**Direction:** Your task is to copy each line that has the word "breast".

**Records for this exercise:**
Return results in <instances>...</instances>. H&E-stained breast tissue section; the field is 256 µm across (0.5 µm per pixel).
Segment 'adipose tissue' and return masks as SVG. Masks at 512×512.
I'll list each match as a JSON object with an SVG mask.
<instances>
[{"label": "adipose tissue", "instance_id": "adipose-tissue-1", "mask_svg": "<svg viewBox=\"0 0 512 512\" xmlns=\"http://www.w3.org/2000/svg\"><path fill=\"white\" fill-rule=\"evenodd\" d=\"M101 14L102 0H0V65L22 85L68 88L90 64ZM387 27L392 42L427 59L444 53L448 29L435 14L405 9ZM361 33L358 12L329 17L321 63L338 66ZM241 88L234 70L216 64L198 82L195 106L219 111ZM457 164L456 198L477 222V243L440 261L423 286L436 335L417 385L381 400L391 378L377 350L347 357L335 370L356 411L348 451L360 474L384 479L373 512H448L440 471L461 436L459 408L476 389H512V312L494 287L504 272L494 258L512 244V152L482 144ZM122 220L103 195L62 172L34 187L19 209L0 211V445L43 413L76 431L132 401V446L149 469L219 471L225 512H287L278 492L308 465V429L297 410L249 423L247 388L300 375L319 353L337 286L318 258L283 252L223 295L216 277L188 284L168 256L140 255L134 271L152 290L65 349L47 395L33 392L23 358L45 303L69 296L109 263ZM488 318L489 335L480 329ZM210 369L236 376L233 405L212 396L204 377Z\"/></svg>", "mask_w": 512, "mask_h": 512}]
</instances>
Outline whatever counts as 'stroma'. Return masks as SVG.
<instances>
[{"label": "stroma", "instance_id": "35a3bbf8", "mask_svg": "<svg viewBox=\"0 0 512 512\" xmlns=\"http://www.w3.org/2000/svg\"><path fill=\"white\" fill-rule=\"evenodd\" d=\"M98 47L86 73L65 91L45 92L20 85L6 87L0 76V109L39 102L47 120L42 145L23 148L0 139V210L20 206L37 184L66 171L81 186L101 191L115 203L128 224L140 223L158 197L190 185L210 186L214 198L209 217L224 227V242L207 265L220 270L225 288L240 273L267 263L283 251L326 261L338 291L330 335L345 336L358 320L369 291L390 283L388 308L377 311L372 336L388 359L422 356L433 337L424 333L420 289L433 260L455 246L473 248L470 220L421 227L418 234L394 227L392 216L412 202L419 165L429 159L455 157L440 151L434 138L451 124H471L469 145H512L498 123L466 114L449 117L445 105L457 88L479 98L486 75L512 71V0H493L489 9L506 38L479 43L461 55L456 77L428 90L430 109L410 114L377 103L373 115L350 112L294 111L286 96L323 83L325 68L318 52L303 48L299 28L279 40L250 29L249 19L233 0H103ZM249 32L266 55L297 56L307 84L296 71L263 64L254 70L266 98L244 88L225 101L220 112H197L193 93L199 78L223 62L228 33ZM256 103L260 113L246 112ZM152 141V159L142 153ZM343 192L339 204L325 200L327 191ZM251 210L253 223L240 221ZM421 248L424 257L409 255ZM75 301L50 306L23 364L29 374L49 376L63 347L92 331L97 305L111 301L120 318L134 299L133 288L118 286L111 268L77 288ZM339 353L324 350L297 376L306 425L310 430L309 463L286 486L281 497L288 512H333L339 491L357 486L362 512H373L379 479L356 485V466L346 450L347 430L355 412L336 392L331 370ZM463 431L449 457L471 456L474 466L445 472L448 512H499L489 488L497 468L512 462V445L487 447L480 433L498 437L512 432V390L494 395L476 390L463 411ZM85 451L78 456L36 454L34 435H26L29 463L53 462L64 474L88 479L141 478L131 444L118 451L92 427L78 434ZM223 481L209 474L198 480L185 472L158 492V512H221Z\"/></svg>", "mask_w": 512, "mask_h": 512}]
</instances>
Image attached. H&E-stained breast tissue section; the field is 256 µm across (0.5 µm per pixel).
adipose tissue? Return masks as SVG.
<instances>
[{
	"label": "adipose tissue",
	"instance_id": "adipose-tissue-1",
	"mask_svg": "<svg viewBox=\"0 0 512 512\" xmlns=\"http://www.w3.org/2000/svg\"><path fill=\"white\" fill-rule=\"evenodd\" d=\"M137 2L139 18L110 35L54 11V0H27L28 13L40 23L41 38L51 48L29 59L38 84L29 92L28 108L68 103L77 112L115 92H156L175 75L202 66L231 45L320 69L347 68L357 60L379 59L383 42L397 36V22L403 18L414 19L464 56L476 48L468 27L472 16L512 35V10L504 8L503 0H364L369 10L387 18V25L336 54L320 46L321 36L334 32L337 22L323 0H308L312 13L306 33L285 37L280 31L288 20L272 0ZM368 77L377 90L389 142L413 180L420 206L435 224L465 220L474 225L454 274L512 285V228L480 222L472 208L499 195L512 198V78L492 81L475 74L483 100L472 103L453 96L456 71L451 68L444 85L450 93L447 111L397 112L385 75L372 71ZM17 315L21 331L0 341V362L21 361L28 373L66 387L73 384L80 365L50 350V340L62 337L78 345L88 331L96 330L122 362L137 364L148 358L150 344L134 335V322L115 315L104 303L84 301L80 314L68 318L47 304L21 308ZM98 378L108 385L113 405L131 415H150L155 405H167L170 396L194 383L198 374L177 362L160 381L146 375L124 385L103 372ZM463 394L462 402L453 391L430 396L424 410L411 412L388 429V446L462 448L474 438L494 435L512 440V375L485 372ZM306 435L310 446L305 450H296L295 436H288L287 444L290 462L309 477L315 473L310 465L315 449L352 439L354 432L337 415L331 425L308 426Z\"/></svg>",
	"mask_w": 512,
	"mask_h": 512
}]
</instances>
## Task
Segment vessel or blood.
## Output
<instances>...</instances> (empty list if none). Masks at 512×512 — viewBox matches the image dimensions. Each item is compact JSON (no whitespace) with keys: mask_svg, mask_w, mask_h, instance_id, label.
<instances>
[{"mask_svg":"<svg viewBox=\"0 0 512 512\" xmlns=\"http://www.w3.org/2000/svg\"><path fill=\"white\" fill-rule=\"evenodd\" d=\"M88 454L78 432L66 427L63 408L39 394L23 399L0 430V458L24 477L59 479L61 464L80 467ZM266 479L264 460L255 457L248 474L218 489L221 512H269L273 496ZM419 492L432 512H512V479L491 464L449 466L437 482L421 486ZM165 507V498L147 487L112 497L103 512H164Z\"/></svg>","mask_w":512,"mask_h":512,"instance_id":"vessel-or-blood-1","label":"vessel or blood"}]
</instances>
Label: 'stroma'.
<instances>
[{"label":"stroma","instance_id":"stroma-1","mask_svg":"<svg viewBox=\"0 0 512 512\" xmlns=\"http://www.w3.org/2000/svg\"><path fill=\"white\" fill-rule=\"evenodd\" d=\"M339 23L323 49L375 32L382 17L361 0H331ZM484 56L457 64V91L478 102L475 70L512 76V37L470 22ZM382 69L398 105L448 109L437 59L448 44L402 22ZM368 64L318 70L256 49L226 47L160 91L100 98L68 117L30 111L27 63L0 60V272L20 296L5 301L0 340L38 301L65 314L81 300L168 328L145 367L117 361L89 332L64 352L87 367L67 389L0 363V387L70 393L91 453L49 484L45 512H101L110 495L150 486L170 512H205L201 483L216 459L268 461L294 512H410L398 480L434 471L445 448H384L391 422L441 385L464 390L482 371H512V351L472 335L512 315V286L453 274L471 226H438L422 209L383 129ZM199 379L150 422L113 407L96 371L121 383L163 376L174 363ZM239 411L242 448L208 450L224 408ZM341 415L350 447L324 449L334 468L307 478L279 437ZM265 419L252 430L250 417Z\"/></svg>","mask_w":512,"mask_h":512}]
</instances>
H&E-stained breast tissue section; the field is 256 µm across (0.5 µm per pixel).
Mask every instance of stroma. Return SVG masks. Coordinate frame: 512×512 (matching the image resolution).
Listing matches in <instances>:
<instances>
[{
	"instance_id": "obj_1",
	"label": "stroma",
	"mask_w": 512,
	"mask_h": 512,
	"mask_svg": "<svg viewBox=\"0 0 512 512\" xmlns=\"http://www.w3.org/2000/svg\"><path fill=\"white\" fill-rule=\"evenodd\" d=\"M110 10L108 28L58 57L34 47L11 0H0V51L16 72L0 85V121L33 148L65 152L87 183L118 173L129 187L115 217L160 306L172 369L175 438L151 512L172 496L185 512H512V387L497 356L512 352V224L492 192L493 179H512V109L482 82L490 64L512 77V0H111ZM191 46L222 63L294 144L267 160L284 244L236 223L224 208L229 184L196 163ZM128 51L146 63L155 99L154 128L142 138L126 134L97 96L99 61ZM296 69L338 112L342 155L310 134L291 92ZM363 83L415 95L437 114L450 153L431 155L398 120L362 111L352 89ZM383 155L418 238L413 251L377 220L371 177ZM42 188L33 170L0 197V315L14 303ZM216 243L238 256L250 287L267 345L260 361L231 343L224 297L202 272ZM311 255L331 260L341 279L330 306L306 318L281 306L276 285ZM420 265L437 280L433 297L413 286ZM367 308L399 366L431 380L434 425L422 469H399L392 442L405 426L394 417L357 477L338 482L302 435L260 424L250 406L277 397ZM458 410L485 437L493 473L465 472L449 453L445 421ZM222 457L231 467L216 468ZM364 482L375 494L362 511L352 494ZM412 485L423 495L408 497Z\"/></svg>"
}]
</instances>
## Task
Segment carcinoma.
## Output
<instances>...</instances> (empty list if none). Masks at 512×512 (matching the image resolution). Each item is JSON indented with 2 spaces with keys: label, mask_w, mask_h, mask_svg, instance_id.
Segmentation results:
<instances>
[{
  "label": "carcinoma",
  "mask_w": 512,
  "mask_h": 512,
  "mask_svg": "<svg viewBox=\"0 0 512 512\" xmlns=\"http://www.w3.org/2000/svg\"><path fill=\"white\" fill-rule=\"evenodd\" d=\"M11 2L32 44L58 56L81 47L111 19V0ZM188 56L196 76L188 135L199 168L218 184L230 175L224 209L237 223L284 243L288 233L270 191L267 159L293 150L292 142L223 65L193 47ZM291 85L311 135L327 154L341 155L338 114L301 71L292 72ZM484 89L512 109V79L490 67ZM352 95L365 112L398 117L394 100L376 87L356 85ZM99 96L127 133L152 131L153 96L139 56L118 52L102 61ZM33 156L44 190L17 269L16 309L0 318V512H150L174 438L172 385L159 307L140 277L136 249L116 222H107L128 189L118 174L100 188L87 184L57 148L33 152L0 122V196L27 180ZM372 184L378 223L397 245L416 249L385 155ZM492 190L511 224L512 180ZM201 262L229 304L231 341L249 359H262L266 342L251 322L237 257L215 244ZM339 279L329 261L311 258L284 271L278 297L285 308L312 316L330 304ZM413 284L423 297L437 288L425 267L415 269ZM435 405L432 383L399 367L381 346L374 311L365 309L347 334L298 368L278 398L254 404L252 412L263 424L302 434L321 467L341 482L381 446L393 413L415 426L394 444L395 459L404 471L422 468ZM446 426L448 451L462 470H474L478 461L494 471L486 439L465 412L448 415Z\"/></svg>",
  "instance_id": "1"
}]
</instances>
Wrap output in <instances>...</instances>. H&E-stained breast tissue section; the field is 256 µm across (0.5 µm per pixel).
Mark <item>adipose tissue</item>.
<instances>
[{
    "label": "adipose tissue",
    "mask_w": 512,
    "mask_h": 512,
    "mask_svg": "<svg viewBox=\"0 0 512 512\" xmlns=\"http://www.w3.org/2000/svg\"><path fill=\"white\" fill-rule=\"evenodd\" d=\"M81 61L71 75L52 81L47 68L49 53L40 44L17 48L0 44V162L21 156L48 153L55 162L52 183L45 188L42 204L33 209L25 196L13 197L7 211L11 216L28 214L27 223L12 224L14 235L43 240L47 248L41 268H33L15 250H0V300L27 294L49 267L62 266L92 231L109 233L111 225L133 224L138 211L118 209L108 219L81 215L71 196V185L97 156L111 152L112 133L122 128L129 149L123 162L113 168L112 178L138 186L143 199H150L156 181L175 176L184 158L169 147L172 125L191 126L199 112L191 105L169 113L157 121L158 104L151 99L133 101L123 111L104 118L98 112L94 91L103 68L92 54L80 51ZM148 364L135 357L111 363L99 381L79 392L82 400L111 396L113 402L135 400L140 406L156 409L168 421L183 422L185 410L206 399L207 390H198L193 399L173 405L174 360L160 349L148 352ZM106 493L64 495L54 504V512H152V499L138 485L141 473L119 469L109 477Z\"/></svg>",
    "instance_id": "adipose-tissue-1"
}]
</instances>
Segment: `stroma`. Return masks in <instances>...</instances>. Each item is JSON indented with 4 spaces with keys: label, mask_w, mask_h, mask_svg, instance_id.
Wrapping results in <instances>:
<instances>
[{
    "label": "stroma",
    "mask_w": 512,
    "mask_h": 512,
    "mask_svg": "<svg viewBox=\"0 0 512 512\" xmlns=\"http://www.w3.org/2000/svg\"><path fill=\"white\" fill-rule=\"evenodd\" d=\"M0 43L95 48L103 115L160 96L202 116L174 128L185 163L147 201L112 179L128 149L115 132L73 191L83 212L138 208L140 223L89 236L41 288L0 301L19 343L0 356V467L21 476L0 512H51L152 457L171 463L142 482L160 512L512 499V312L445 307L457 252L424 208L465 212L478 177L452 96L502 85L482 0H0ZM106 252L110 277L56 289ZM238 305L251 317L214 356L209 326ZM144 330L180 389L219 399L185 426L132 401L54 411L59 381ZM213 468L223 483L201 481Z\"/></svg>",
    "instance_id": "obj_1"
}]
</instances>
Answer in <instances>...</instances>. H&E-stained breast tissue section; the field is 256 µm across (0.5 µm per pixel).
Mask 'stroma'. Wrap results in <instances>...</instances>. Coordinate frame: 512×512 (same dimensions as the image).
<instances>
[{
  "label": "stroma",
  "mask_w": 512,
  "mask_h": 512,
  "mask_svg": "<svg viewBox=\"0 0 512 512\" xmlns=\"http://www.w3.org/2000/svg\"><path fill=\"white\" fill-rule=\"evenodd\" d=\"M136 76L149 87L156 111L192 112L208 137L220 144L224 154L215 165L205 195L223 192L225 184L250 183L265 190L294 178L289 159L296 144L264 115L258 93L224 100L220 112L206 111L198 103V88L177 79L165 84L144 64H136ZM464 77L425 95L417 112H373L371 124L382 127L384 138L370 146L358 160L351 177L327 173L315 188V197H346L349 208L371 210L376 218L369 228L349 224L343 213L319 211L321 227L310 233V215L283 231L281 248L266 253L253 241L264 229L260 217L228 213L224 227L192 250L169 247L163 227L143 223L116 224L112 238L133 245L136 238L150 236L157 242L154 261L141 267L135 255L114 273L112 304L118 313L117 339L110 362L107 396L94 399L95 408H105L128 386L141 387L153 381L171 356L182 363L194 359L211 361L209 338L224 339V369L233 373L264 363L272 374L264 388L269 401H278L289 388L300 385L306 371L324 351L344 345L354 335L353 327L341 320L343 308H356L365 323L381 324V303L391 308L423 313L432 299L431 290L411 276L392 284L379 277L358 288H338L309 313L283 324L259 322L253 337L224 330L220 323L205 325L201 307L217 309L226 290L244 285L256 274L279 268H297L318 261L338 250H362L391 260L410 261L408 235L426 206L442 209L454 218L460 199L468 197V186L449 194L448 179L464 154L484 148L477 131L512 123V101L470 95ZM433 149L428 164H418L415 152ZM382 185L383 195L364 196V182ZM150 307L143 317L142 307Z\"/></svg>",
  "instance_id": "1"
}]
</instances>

**Finished task:**
Return results in <instances>...</instances>. H&E-stained breast tissue section; the field is 256 µm across (0.5 µm per pixel).
Image attached. H&E-stained breast tissue section; the field is 256 µm across (0.5 µm per pixel).
H&E-stained breast tissue section; the field is 256 µm across (0.5 µm per pixel).
Wrap output in <instances>...</instances>. H&E-stained breast tissue section; the field is 256 µm across (0.5 µm per pixel).
Answer in <instances>...</instances>. H&E-stained breast tissue section; the field is 256 µm across (0.5 µm per pixel).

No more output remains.